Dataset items
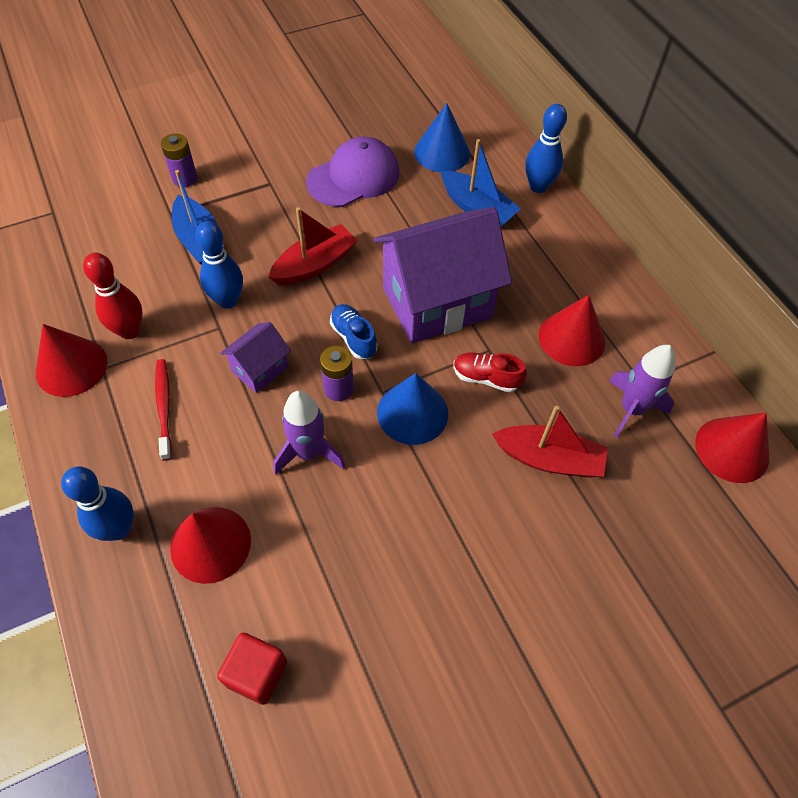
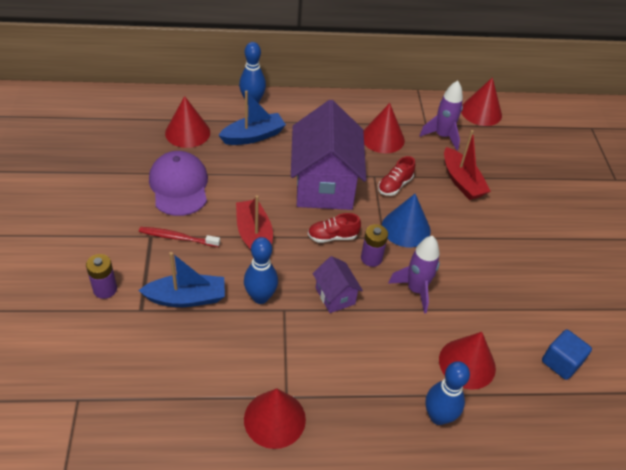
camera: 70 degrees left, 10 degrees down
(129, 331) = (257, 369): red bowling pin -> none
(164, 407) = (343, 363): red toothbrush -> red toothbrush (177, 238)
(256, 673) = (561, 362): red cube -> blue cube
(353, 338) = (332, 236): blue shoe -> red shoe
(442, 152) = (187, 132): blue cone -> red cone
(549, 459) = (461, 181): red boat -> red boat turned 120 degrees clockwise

• Exercise prompt
Beginning with the line that contains "(442, 152) = (187, 132): blue" and ending with the last line of the data above, return those lines exactly and nothing else.

• Expected answer
(442, 152) = (187, 132): blue cone -> red cone
(549, 459) = (461, 181): red boat -> red boat turned 120 degrees clockwise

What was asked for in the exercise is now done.